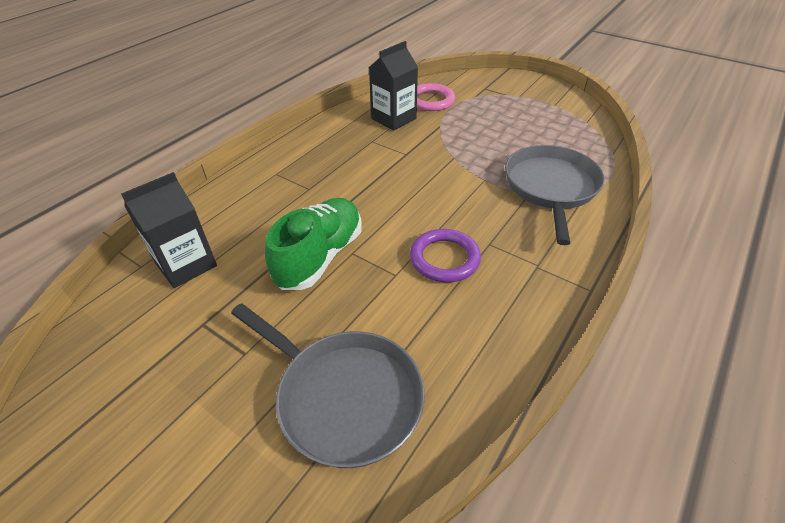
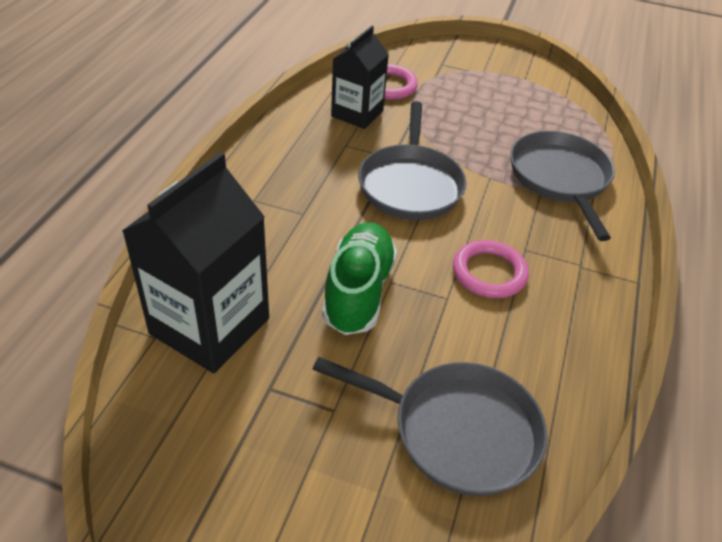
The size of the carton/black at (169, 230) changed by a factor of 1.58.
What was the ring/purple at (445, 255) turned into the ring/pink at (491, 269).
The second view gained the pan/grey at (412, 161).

YOUR INSTRUCTIONS => Leave the images out as you retype each line of the material exactly.

FINISHED EXERCISE =>
The size of the carton/black at (169, 230) changed by a factor of 1.58.
What was the ring/purple at (445, 255) turned into the ring/pink at (491, 269).
The second view gained the pan/grey at (412, 161).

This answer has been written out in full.